## Brief
From the data below, copy each line that includes the word "none".

## Supplied material

>>>

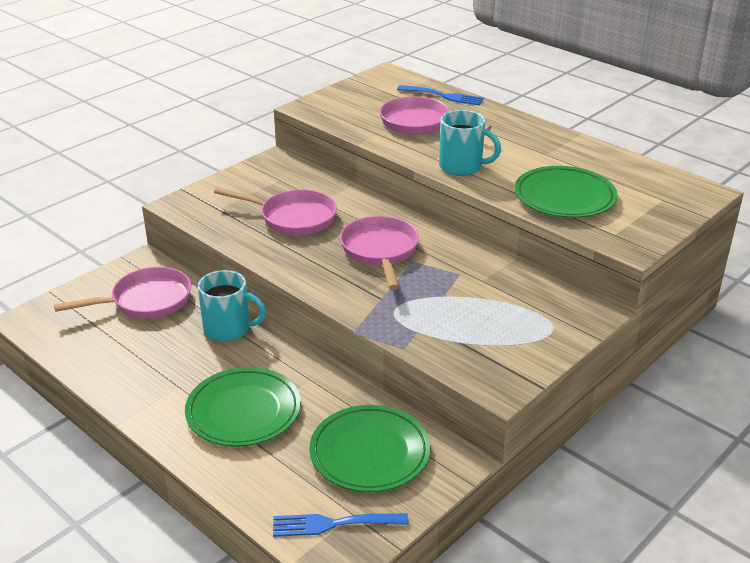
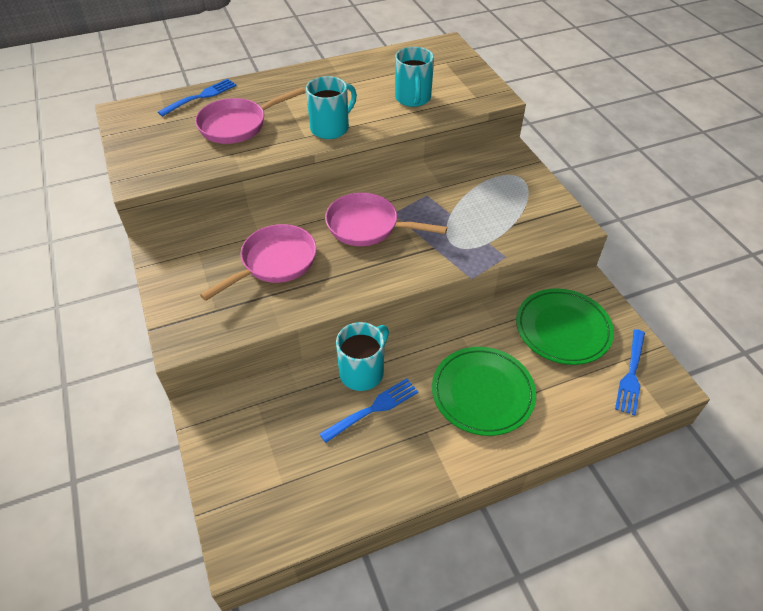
camera: 65 degrees left, 15 degrees up
(146, 301) = (277, 426): pink pan -> none
(189, 347) = (373, 409): none -> blue fork
(564, 197) = (413, 98): green plate -> turquoise mug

<<<

## Result below
(146, 301) = (277, 426): pink pan -> none
(189, 347) = (373, 409): none -> blue fork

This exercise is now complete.